::: DATASET EXTRACT :::

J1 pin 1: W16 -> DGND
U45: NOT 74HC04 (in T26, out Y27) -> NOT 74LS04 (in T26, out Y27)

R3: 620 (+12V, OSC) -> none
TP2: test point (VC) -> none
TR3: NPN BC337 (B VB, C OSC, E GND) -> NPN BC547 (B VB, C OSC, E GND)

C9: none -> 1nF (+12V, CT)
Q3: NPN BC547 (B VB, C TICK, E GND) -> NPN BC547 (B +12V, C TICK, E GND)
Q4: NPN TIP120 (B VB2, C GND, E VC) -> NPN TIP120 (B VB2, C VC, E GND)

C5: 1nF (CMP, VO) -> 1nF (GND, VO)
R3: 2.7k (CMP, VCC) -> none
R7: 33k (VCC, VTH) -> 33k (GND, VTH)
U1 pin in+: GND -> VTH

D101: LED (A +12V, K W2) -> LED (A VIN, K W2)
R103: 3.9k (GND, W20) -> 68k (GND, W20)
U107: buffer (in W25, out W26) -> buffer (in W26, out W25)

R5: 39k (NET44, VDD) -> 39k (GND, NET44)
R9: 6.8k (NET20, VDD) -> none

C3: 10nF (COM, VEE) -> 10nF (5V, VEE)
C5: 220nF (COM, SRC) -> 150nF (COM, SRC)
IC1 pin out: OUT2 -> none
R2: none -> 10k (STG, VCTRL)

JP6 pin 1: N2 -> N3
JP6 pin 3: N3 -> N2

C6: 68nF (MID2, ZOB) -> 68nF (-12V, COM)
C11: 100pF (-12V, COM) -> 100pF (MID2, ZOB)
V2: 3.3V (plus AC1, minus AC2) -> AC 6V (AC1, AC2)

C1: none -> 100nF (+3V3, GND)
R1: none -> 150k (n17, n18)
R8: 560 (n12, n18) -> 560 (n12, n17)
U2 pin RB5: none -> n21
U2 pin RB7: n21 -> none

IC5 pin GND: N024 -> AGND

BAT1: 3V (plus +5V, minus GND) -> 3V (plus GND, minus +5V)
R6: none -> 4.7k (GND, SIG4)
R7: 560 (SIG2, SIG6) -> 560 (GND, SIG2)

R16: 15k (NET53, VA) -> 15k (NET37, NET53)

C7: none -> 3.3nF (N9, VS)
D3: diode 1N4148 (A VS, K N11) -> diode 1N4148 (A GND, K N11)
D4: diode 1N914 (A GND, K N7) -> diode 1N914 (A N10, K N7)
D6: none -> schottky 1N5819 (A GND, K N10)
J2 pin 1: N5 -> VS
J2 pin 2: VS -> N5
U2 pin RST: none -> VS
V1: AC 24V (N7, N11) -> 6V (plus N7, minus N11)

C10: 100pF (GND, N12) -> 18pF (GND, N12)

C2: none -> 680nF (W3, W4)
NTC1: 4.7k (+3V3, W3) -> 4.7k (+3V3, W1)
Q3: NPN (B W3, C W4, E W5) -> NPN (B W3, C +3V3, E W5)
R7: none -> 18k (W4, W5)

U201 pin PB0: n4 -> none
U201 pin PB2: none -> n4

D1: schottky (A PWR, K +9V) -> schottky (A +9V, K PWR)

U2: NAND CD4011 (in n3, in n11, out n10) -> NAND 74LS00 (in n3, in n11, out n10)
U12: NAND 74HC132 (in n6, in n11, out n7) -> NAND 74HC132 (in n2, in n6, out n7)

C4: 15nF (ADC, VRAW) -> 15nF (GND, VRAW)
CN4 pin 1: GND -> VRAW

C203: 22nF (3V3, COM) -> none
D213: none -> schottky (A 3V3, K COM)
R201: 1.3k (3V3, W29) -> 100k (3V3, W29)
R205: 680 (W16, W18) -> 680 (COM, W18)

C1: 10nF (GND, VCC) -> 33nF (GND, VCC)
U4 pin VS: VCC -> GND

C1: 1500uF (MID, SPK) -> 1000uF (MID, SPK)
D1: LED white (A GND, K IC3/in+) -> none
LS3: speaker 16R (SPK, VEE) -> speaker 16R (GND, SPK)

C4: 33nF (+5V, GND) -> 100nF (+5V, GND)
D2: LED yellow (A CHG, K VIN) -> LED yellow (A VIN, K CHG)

:::

PROBLEM -> From the data above, give every line again exactly as it appears.

RESPONSE AREA ->
J1 pin 1: W16 -> DGND
U45: NOT 74HC04 (in T26, out Y27) -> NOT 74LS04 (in T26, out Y27)

R3: 620 (+12V, OSC) -> none
TP2: test point (VC) -> none
TR3: NPN BC337 (B VB, C OSC, E GND) -> NPN BC547 (B VB, C OSC, E GND)

C9: none -> 1nF (+12V, CT)
Q3: NPN BC547 (B VB, C TICK, E GND) -> NPN BC547 (B +12V, C TICK, E GND)
Q4: NPN TIP120 (B VB2, C GND, E VC) -> NPN TIP120 (B VB2, C VC, E GND)

C5: 1nF (CMP, VO) -> 1nF (GND, VO)
R3: 2.7k (CMP, VCC) -> none
R7: 33k (VCC, VTH) -> 33k (GND, VTH)
U1 pin in+: GND -> VTH

D101: LED (A +12V, K W2) -> LED (A VIN, K W2)
R103: 3.9k (GND, W20) -> 68k (GND, W20)
U107: buffer (in W25, out W26) -> buffer (in W26, out W25)

R5: 39k (NET44, VDD) -> 39k (GND, NET44)
R9: 6.8k (NET20, VDD) -> none

C3: 10nF (COM, VEE) -> 10nF (5V, VEE)
C5: 220nF (COM, SRC) -> 150nF (COM, SRC)
IC1 pin out: OUT2 -> none
R2: none -> 10k (STG, VCTRL)

JP6 pin 1: N2 -> N3
JP6 pin 3: N3 -> N2

C6: 68nF (MID2, ZOB) -> 68nF (-12V, COM)
C11: 100pF (-12V, COM) -> 100pF (MID2, ZOB)
V2: 3.3V (plus AC1, minus AC2) -> AC 6V (AC1, AC2)

C1: none -> 100nF (+3V3, GND)
R1: none -> 150k (n17, n18)
R8: 560 (n12, n18) -> 560 (n12, n17)
U2 pin RB5: none -> n21
U2 pin RB7: n21 -> none

IC5 pin GND: N024 -> AGND

BAT1: 3V (plus +5V, minus GND) -> 3V (plus GND, minus +5V)
R6: none -> 4.7k (GND, SIG4)
R7: 560 (SIG2, SIG6) -> 560 (GND, SIG2)

R16: 15k (NET53, VA) -> 15k (NET37, NET53)

C7: none -> 3.3nF (N9, VS)
D3: diode 1N4148 (A VS, K N11) -> diode 1N4148 (A GND, K N11)
D4: diode 1N914 (A GND, K N7) -> diode 1N914 (A N10, K N7)
D6: none -> schottky 1N5819 (A GND, K N10)
J2 pin 1: N5 -> VS
J2 pin 2: VS -> N5
U2 pin RST: none -> VS
V1: AC 24V (N7, N11) -> 6V (plus N7, minus N11)

C10: 100pF (GND, N12) -> 18pF (GND, N12)

C2: none -> 680nF (W3, W4)
NTC1: 4.7k (+3V3, W3) -> 4.7k (+3V3, W1)
Q3: NPN (B W3, C W4, E W5) -> NPN (B W3, C +3V3, E W5)
R7: none -> 18k (W4, W5)

U201 pin PB0: n4 -> none
U201 pin PB2: none -> n4

D1: schottky (A PWR, K +9V) -> schottky (A +9V, K PWR)

U2: NAND CD4011 (in n3, in n11, out n10) -> NAND 74LS00 (in n3, in n11, out n10)
U12: NAND 74HC132 (in n6, in n11, out n7) -> NAND 74HC132 (in n2, in n6, out n7)

C4: 15nF (ADC, VRAW) -> 15nF (GND, VRAW)
CN4 pin 1: GND -> VRAW

C203: 22nF (3V3, COM) -> none
D213: none -> schottky (A 3V3, K COM)
R201: 1.3k (3V3, W29) -> 100k (3V3, W29)
R205: 680 (W16, W18) -> 680 (COM, W18)

C1: 10nF (GND, VCC) -> 33nF (GND, VCC)
U4 pin VS: VCC -> GND

C1: 1500uF (MID, SPK) -> 1000uF (MID, SPK)
D1: LED white (A GND, K IC3/in+) -> none
LS3: speaker 16R (SPK, VEE) -> speaker 16R (GND, SPK)

C4: 33nF (+5V, GND) -> 100nF (+5V, GND)
D2: LED yellow (A CHG, K VIN) -> LED yellow (A VIN, K CHG)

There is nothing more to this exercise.